» **Problem**:
Starting at the first line of the listing below, repeat each line up to and including the one containing "none -> pink slope C9:C10 level 1 top 9". Leave out pictures.

*** Records for processing ***

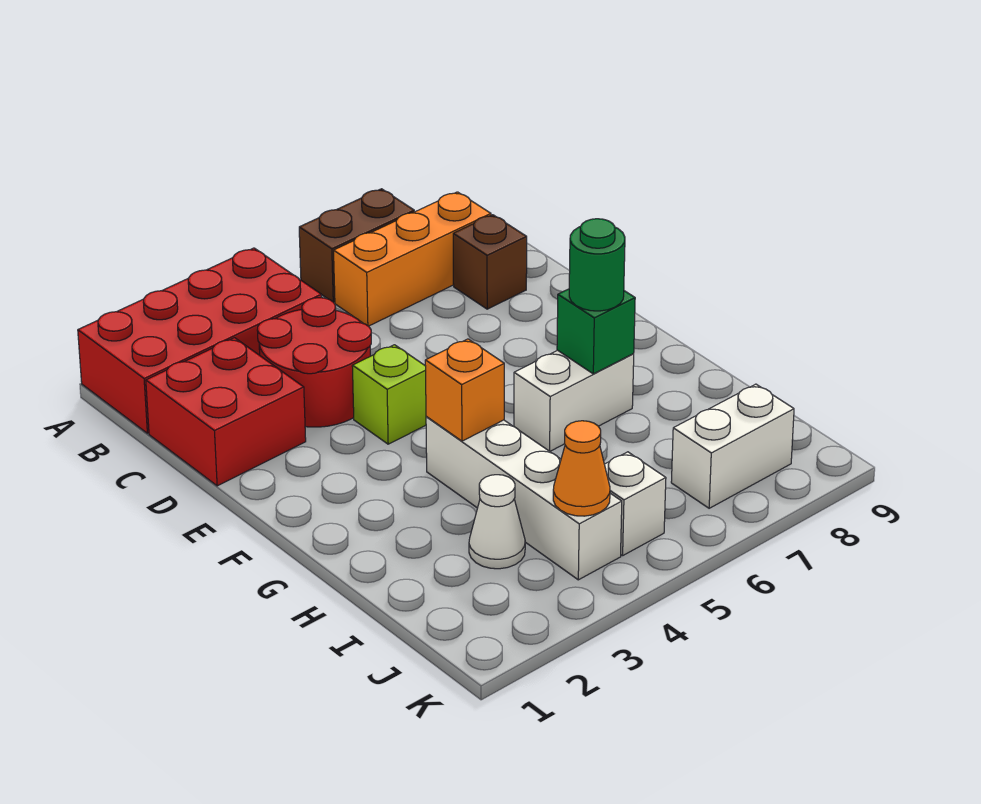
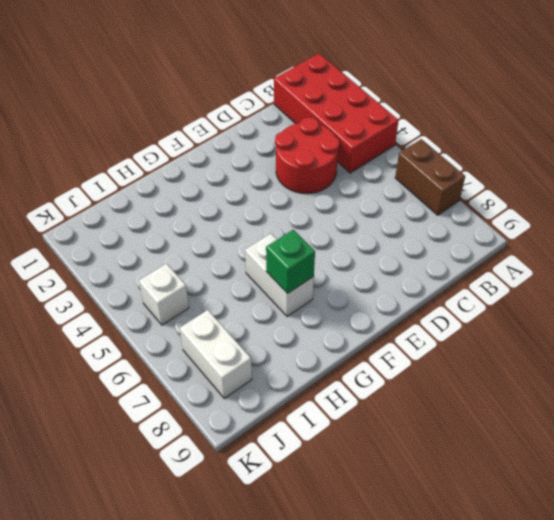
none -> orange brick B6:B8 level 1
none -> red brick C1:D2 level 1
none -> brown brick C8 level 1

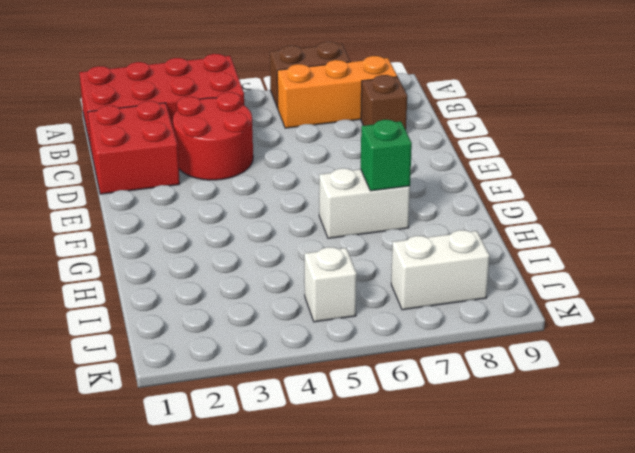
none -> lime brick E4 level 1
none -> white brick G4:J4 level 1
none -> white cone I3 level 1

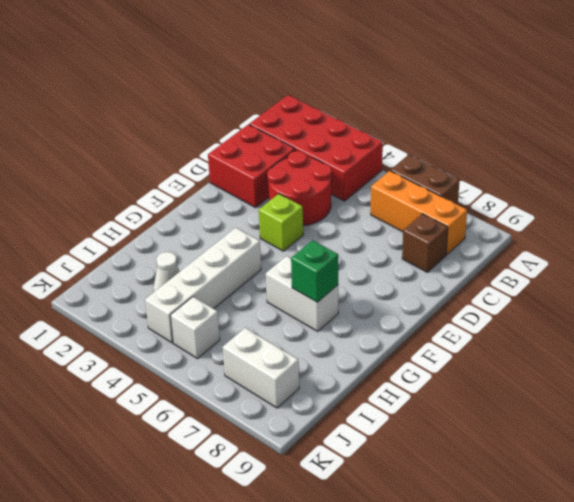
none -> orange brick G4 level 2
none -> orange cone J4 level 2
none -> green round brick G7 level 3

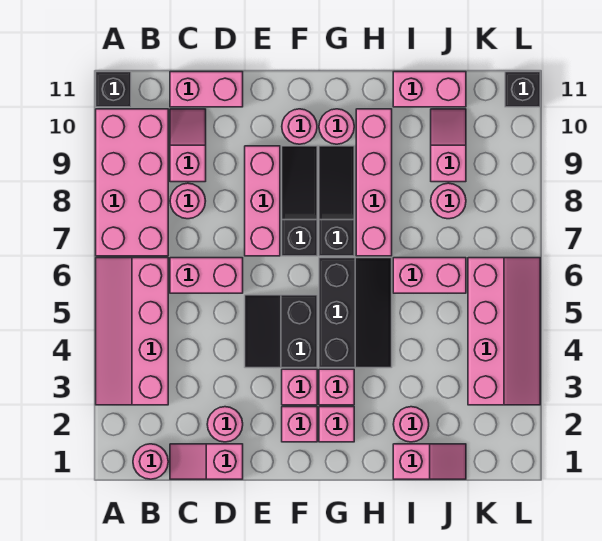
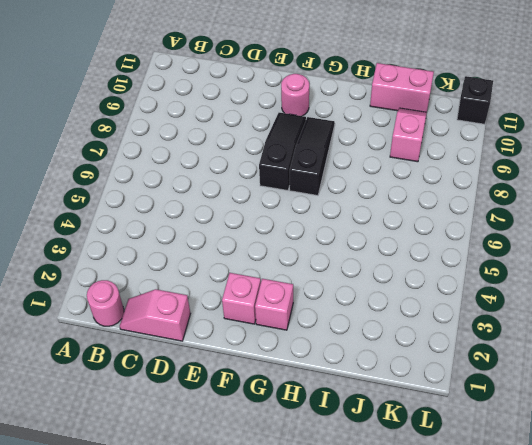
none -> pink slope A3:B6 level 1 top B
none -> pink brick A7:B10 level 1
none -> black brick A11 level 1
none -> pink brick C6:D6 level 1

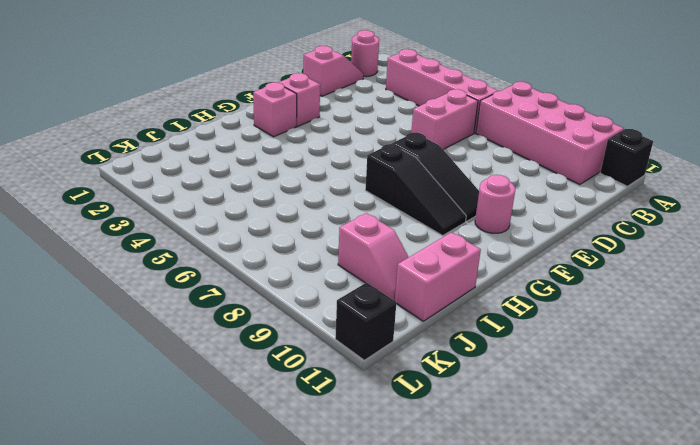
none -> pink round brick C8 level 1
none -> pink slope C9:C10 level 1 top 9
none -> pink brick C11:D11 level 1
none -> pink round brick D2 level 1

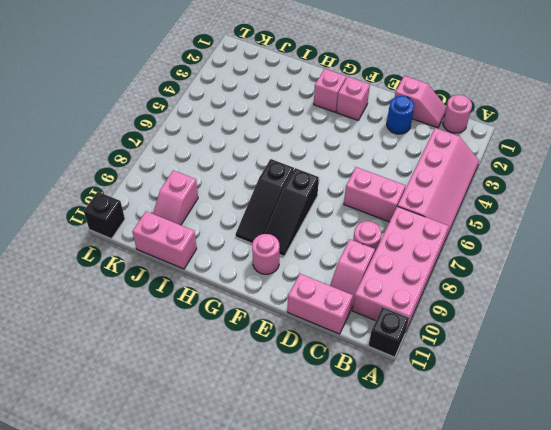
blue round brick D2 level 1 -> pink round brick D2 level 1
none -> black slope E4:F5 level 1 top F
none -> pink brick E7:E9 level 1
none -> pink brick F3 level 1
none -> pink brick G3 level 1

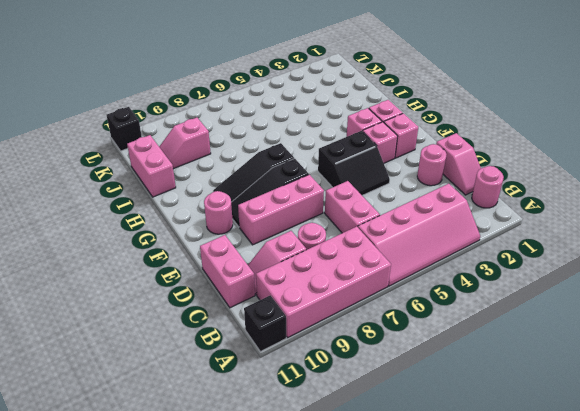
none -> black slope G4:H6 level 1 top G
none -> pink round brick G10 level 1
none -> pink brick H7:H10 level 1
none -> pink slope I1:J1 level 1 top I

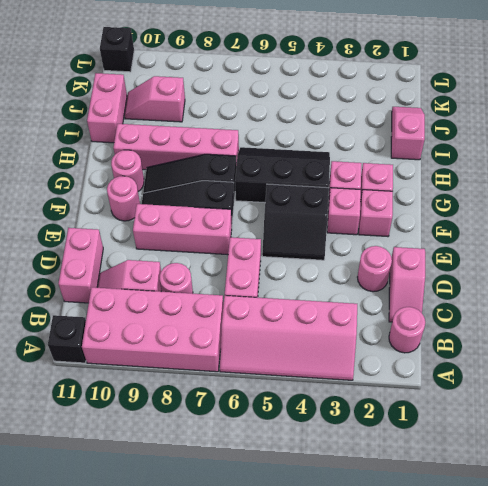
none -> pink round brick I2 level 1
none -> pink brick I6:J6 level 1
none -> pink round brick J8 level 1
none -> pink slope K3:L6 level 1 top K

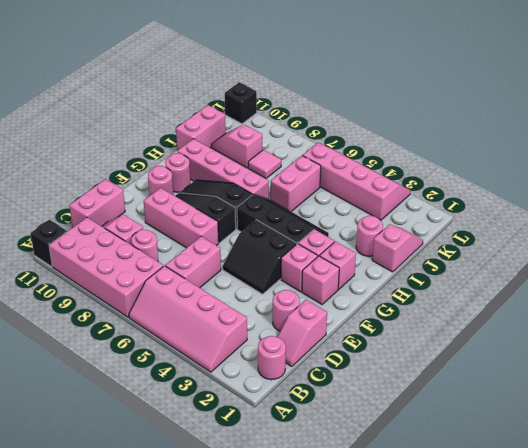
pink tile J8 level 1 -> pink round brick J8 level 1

***

» **Written response**:
none -> orange brick B6:B8 level 1
none -> red brick C1:D2 level 1
none -> brown brick C8 level 1

none -> lime brick E4 level 1
none -> white brick G4:J4 level 1
none -> white cone I3 level 1

none -> orange brick G4 level 2
none -> orange cone J4 level 2
none -> green round brick G7 level 3

none -> pink slope A3:B6 level 1 top B
none -> pink brick A7:B10 level 1
none -> black brick A11 level 1
none -> pink brick C6:D6 level 1

none -> pink round brick C8 level 1
none -> pink slope C9:C10 level 1 top 9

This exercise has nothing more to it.